=== Activity ===
Copy out the full listing below as it stands, with its pictures left behind.

=== Material for this task ===
========================

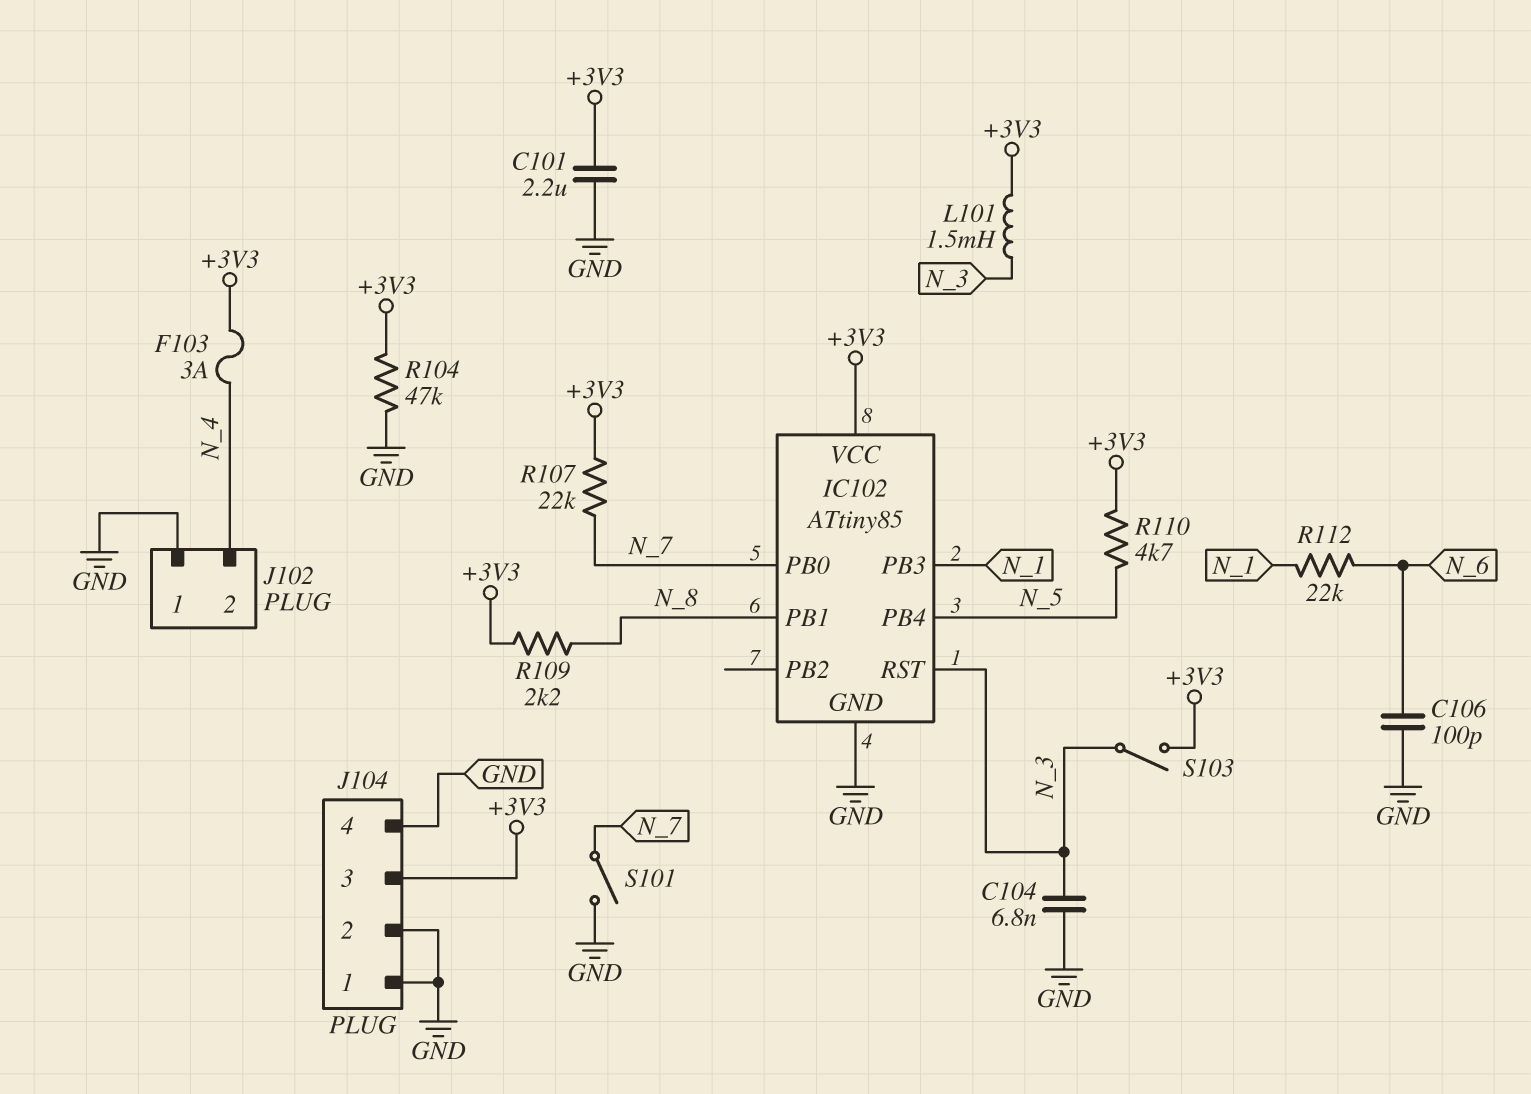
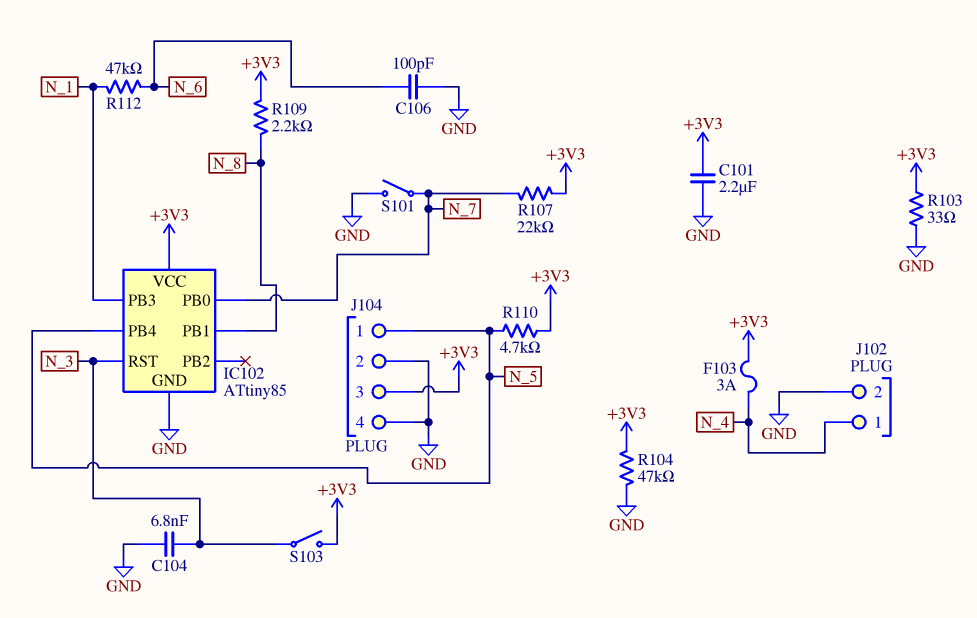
J102 pin 1: GND -> N_4
J102 pin 2: N_4 -> GND
J104 pin 1: GND -> N_5
L101: 1.5mH (+3V3, N_3) -> none
R103: none -> 33 (+3V3, GND)
R112: 22k (N_1, N_6) -> 47k (N_1, N_6)

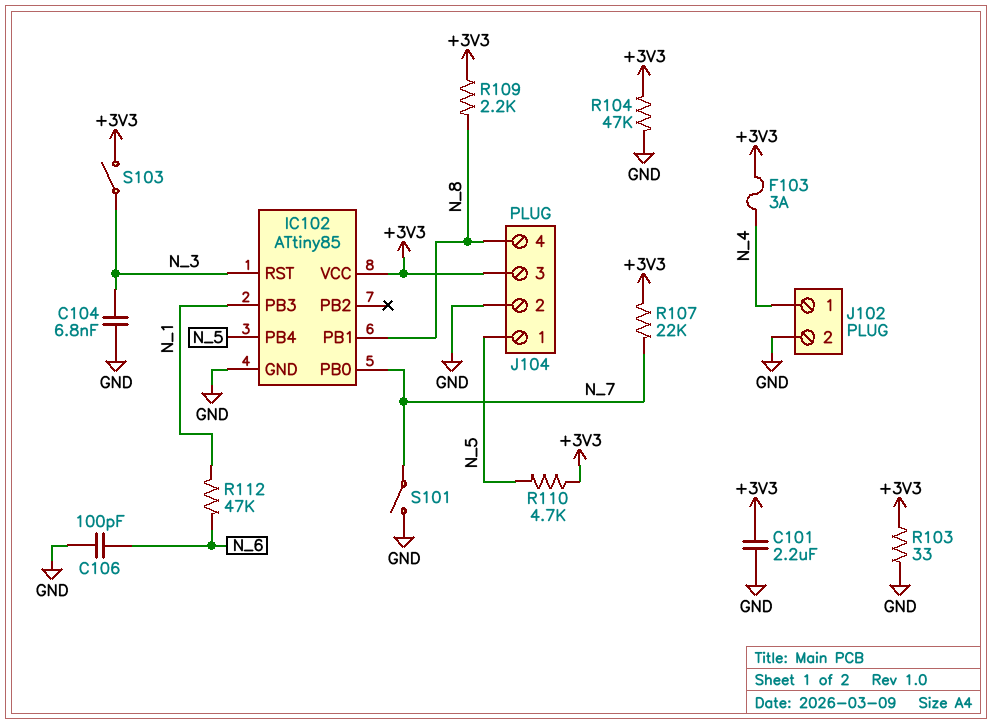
J104 pin 4: GND -> N_8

========================

=== Reply ===
J102 pin 1: GND -> N_4
J102 pin 2: N_4 -> GND
J104 pin 1: GND -> N_5
L101: 1.5mH (+3V3, N_3) -> none
R103: none -> 33 (+3V3, GND)
R112: 22k (N_1, N_6) -> 47k (N_1, N_6)

J104 pin 4: GND -> N_8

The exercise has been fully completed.